Please rewrite the material as a numbered list, from its first line through the line that has "(B) footwear". Leave out any blank lines.

#####

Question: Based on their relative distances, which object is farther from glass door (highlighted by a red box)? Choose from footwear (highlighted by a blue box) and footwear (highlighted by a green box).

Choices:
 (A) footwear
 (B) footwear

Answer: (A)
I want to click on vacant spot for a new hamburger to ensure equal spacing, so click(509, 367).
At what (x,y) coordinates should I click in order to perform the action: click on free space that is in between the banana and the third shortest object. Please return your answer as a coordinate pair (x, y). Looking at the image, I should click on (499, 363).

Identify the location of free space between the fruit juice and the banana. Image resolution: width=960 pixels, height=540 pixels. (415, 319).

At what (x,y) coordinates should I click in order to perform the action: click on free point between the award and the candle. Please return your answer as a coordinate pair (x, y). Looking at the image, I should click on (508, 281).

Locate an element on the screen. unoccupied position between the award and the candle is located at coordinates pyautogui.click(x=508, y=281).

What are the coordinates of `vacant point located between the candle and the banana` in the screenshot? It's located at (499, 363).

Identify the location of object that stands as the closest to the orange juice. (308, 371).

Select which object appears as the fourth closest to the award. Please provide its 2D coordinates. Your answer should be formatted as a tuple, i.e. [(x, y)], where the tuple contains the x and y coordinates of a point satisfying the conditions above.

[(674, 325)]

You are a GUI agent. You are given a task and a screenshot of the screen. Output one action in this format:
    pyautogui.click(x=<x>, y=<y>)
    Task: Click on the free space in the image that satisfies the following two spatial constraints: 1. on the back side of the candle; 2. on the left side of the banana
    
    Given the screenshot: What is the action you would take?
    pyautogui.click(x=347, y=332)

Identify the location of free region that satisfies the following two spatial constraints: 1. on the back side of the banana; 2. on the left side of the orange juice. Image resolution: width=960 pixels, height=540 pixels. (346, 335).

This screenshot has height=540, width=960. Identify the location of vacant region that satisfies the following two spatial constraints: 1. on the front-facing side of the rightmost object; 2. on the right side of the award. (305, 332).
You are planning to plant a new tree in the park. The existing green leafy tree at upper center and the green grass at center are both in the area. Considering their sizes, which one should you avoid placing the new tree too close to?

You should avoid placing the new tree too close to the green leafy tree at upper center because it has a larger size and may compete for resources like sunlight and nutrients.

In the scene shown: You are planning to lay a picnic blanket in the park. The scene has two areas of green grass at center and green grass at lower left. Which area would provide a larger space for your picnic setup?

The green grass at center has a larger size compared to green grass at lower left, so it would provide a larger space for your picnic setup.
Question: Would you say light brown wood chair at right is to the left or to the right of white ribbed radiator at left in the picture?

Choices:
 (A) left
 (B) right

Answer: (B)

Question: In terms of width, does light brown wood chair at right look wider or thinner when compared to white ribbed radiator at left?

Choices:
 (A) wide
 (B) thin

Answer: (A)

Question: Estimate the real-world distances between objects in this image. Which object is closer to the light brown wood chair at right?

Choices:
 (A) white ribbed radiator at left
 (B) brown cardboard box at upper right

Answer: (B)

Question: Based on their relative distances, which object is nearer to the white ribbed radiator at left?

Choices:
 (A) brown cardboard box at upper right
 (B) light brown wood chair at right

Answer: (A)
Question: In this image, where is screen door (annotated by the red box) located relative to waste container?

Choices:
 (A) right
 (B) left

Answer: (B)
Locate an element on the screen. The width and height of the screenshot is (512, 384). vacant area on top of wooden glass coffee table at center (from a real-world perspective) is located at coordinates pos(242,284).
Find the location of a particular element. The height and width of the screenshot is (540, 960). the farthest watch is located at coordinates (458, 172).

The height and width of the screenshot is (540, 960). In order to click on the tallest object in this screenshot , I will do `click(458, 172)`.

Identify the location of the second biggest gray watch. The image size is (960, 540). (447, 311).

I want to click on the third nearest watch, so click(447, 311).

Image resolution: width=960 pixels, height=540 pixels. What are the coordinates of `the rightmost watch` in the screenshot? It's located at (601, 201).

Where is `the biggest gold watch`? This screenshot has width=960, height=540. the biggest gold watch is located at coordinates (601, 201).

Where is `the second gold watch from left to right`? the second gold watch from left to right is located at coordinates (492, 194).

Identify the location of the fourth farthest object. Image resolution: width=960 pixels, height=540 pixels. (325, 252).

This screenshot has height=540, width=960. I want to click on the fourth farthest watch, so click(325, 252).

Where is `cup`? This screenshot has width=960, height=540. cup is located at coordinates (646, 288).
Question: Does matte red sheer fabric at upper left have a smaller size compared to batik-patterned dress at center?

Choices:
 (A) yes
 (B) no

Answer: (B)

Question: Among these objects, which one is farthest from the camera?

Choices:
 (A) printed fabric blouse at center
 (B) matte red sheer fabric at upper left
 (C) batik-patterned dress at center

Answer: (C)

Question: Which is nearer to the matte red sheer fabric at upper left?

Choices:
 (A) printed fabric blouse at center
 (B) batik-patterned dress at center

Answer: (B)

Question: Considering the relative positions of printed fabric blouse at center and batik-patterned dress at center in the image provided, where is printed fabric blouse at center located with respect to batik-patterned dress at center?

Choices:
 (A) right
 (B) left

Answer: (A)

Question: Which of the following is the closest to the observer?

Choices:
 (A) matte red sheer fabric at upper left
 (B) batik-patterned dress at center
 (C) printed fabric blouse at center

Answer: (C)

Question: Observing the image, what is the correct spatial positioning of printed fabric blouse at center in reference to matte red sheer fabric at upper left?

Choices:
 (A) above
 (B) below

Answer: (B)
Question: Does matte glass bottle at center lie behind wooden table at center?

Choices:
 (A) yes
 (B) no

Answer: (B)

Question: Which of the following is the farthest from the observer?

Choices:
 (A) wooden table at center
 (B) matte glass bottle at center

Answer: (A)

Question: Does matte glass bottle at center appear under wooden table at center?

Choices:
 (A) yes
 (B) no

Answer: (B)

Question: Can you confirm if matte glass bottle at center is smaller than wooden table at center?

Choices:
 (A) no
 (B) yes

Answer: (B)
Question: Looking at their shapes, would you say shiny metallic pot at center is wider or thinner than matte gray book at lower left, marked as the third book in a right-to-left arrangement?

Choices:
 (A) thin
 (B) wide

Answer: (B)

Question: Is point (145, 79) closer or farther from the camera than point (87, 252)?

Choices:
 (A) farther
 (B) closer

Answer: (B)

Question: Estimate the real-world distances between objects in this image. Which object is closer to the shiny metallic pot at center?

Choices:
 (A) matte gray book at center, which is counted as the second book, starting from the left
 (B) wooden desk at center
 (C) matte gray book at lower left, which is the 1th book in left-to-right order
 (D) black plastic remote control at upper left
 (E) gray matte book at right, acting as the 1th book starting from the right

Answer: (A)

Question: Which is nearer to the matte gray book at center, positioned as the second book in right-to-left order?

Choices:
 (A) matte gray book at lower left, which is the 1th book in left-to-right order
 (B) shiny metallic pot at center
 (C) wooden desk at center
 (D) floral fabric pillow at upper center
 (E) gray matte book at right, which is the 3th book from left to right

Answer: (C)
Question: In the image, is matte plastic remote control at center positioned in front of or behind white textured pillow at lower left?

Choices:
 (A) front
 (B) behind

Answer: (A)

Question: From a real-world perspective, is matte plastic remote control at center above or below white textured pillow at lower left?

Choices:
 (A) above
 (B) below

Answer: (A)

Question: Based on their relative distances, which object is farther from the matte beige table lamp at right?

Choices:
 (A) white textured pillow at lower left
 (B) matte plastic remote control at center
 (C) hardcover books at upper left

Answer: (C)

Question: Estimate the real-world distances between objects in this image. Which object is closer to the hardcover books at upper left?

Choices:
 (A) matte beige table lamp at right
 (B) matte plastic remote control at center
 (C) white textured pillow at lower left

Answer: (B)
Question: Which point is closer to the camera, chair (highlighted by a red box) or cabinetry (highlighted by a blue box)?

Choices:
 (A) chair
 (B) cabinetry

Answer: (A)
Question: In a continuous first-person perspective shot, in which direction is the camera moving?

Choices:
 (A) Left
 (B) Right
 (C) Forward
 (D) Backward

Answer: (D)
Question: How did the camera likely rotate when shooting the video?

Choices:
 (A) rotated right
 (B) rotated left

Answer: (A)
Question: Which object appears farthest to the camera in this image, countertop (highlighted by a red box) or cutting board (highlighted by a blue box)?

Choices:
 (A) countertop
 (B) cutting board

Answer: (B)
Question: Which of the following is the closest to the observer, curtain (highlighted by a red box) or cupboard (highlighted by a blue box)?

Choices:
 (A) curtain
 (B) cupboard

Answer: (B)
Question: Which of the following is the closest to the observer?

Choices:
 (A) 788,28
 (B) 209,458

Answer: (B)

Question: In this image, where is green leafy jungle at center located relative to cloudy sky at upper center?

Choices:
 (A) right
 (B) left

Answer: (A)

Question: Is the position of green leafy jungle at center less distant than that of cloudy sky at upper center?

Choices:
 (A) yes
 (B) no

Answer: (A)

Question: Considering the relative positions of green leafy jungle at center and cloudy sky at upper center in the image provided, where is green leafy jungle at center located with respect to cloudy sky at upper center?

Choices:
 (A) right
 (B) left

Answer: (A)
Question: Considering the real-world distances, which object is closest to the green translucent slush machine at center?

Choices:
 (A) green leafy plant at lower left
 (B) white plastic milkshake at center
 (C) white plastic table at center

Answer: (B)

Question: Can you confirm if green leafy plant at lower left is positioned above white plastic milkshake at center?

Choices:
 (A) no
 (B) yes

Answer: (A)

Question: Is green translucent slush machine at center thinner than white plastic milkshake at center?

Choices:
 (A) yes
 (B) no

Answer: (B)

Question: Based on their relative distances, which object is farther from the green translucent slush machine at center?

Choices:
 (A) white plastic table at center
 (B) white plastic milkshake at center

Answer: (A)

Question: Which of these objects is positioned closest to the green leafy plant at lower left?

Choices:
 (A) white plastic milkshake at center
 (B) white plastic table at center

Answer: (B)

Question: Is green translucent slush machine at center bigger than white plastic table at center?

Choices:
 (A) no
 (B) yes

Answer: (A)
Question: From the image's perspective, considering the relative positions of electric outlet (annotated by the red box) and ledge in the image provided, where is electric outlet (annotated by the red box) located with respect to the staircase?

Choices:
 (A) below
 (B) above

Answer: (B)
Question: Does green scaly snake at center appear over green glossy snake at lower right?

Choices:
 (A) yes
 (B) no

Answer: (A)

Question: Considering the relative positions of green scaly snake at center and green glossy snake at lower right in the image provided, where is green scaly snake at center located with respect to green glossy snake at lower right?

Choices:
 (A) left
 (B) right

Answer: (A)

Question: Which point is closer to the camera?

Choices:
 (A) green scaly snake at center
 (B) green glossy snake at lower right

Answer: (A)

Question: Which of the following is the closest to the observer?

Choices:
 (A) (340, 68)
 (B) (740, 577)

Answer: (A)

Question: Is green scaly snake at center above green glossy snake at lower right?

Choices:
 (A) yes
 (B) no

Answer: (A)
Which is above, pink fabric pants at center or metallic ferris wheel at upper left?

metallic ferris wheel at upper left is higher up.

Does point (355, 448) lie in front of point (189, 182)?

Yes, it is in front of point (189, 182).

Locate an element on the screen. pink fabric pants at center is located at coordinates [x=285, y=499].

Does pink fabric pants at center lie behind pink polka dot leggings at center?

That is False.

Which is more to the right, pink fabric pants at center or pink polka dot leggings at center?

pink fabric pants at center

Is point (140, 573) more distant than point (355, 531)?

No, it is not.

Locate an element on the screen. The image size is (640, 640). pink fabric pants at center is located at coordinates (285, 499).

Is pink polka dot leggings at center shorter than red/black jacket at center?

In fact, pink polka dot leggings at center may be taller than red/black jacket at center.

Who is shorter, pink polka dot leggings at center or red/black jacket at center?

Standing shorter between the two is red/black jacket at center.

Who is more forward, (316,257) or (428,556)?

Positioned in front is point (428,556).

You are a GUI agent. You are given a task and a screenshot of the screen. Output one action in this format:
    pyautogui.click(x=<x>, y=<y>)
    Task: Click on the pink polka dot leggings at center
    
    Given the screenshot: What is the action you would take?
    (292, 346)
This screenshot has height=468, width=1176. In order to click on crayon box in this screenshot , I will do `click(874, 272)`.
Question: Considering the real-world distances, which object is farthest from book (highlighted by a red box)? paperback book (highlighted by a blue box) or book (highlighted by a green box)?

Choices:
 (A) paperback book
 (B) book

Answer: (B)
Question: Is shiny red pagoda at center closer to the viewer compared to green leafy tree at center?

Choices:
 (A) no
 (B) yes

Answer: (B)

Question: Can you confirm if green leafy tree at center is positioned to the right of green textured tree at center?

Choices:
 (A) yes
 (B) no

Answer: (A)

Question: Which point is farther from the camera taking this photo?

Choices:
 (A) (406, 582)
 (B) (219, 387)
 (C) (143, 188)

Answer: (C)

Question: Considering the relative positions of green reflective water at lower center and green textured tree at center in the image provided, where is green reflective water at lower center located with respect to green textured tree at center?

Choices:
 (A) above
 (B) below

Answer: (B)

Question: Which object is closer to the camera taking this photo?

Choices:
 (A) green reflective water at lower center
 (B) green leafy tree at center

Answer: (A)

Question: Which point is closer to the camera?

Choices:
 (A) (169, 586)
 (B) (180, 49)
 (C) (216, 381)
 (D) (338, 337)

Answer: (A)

#####

ANSWER FOR THE TASK:
1. Question: Based on their relative distances, which object is farther from glass door (highlighted by a red box)? Choose from footwear (highlighted by a blue box) and footwear (highlighted by a green box).
2. Choices:
3.  (A) footwear
4.  (B) footwear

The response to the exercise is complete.